▶ [EXERCISE PROMPT]
Tallying across all the items below, how many lines contain the string "kern"? Reply with the number alone.

▶ [RECORDS SHOWN]
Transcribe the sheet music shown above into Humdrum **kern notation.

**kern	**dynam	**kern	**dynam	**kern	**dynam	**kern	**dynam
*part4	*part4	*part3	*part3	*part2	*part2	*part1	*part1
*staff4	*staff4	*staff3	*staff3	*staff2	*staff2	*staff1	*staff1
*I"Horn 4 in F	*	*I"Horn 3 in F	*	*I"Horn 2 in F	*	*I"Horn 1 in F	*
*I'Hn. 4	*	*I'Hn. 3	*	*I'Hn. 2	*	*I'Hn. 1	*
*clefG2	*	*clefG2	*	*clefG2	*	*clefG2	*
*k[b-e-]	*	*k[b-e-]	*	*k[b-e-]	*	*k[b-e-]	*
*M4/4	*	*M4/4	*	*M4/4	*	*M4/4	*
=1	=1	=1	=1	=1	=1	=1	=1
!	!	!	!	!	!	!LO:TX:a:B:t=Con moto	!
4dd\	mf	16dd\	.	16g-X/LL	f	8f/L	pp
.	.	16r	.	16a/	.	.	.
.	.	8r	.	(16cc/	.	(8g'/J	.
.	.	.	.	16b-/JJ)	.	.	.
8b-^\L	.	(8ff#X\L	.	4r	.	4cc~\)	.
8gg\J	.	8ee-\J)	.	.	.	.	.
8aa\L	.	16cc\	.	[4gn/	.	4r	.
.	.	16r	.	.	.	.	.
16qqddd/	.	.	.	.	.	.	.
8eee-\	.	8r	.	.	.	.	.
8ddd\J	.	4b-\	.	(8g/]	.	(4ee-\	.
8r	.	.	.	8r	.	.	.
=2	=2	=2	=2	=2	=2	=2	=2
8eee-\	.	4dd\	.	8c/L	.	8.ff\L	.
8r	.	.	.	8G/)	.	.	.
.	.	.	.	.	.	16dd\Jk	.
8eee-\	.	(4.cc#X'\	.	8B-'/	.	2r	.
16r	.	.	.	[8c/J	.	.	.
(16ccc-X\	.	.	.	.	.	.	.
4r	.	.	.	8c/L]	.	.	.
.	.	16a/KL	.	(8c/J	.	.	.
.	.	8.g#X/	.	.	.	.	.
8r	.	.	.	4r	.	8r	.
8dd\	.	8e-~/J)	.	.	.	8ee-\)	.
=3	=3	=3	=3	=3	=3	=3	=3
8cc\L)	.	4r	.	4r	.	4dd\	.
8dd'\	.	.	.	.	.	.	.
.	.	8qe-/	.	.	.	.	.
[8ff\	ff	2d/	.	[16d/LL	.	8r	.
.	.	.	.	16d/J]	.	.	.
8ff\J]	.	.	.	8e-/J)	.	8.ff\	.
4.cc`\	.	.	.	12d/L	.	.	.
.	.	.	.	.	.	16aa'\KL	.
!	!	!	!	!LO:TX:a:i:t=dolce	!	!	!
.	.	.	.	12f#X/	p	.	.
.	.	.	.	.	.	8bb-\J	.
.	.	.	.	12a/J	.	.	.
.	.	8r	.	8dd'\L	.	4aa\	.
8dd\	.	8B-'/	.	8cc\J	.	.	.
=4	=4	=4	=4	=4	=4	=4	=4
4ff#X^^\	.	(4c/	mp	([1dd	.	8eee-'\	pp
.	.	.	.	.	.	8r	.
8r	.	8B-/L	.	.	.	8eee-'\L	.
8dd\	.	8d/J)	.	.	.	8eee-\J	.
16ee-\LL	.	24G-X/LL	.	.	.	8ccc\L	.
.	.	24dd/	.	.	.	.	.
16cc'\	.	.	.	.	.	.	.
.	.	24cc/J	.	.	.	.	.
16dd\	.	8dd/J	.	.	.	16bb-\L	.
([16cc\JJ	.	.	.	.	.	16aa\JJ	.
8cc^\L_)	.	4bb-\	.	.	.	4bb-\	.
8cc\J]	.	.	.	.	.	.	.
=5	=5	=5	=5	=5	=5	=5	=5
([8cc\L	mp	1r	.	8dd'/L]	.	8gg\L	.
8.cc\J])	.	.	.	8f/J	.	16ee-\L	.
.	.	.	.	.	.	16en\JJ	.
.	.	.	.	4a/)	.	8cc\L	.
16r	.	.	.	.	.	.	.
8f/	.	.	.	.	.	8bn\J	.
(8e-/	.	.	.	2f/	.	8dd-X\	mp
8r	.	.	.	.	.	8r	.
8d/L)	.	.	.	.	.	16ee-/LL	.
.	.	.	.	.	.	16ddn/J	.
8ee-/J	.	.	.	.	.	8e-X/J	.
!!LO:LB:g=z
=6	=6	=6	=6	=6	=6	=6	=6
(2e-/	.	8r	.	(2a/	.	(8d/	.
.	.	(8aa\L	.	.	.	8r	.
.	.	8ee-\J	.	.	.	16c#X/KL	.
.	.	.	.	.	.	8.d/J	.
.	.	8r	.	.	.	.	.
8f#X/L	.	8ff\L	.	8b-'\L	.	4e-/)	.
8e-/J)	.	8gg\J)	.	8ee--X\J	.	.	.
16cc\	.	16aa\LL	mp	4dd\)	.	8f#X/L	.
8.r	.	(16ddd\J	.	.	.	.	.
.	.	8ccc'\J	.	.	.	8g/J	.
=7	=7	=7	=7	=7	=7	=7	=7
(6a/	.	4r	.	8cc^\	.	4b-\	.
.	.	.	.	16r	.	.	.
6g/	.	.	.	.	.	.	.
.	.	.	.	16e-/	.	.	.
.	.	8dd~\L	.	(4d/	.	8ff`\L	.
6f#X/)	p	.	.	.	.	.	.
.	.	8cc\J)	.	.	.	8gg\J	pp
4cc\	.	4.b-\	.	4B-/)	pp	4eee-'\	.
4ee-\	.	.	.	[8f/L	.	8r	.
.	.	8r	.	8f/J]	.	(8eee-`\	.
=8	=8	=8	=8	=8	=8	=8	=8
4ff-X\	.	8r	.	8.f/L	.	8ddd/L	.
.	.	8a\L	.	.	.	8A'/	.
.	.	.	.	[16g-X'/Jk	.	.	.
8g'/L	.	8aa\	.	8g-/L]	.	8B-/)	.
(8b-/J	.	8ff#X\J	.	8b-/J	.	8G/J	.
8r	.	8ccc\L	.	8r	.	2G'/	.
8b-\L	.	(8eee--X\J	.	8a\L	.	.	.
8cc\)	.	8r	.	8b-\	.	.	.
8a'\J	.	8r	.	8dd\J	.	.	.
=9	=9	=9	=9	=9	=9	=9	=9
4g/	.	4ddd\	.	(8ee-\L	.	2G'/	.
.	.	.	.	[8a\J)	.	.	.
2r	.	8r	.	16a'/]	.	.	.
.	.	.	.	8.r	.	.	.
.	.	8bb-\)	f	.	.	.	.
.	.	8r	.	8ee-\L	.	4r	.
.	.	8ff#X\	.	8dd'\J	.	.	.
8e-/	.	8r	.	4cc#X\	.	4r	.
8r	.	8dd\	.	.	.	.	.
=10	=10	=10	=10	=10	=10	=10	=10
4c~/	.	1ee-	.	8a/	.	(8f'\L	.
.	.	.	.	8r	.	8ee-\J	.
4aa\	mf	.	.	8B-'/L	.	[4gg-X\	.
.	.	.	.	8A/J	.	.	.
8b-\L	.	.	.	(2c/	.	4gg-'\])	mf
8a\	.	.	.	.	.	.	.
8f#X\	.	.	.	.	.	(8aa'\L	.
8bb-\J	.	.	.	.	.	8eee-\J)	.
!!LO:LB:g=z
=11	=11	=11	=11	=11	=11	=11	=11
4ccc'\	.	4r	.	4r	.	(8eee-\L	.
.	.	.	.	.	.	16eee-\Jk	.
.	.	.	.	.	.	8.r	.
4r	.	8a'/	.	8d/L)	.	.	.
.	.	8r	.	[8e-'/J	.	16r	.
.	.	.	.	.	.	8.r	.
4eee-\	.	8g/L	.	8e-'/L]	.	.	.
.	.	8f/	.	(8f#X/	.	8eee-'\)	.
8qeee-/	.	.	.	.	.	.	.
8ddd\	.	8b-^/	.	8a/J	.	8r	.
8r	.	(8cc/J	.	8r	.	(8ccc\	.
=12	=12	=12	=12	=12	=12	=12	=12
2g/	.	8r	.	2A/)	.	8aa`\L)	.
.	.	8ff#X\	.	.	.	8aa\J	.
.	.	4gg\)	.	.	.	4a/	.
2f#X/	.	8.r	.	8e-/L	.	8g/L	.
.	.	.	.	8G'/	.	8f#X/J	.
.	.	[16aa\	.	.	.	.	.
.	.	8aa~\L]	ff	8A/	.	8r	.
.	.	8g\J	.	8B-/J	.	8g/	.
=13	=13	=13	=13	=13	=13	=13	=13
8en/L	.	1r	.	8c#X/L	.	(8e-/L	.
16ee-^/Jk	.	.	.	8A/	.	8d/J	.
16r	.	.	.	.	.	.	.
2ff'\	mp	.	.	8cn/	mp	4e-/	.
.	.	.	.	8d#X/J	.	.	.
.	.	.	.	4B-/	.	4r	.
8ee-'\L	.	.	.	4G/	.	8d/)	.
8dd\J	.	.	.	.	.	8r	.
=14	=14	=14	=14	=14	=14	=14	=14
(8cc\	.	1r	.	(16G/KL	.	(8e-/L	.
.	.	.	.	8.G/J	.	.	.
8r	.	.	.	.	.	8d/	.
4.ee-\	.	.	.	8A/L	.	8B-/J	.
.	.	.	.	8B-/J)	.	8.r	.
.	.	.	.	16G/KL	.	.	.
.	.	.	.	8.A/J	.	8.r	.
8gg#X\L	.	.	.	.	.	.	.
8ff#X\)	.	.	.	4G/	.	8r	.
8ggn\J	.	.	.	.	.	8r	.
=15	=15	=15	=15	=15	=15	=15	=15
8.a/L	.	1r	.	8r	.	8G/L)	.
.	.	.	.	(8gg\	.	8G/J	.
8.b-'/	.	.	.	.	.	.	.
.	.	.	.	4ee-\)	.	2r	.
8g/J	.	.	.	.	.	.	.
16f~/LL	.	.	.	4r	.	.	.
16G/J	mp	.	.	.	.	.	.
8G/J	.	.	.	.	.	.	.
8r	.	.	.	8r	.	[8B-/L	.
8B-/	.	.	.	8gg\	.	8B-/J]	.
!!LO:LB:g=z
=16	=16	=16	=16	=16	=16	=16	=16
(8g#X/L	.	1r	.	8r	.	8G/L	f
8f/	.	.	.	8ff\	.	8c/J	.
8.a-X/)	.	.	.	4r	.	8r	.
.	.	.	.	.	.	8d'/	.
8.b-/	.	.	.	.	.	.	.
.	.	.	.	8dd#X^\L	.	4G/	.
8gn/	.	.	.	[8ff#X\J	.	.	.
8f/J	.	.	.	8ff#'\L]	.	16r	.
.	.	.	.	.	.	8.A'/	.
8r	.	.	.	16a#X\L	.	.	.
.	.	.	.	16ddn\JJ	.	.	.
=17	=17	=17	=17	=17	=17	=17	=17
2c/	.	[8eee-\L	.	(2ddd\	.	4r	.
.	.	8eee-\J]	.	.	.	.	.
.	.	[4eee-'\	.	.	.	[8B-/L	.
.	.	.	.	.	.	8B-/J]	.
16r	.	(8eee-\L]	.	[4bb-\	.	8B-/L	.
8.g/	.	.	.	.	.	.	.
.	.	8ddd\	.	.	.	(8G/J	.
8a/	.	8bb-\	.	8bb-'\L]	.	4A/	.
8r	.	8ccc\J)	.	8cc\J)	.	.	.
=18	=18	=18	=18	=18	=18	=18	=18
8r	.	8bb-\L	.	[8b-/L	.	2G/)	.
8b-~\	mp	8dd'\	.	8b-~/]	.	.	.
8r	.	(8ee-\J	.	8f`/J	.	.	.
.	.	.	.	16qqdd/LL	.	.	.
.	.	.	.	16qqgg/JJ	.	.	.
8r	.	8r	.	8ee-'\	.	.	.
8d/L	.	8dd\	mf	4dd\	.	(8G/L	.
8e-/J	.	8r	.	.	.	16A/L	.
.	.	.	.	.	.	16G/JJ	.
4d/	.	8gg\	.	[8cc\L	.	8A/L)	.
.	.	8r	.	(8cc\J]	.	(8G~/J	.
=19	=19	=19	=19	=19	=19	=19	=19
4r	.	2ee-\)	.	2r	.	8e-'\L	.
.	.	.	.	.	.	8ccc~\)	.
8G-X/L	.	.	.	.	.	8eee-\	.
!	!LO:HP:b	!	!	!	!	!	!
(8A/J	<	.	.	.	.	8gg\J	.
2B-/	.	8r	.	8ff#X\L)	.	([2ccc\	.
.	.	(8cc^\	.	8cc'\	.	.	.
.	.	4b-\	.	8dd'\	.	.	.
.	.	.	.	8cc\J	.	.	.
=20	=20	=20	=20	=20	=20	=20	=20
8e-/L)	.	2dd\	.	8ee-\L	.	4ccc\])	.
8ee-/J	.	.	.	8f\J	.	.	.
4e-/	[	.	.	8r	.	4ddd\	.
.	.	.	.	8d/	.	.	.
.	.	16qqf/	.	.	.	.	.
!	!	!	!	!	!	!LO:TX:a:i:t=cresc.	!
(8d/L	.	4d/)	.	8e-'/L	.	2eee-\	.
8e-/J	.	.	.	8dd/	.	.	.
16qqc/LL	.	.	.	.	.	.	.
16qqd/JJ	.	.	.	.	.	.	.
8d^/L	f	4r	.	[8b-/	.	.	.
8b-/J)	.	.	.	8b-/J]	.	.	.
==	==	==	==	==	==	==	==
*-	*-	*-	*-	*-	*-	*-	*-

▶ [ANSWER BELOW]
2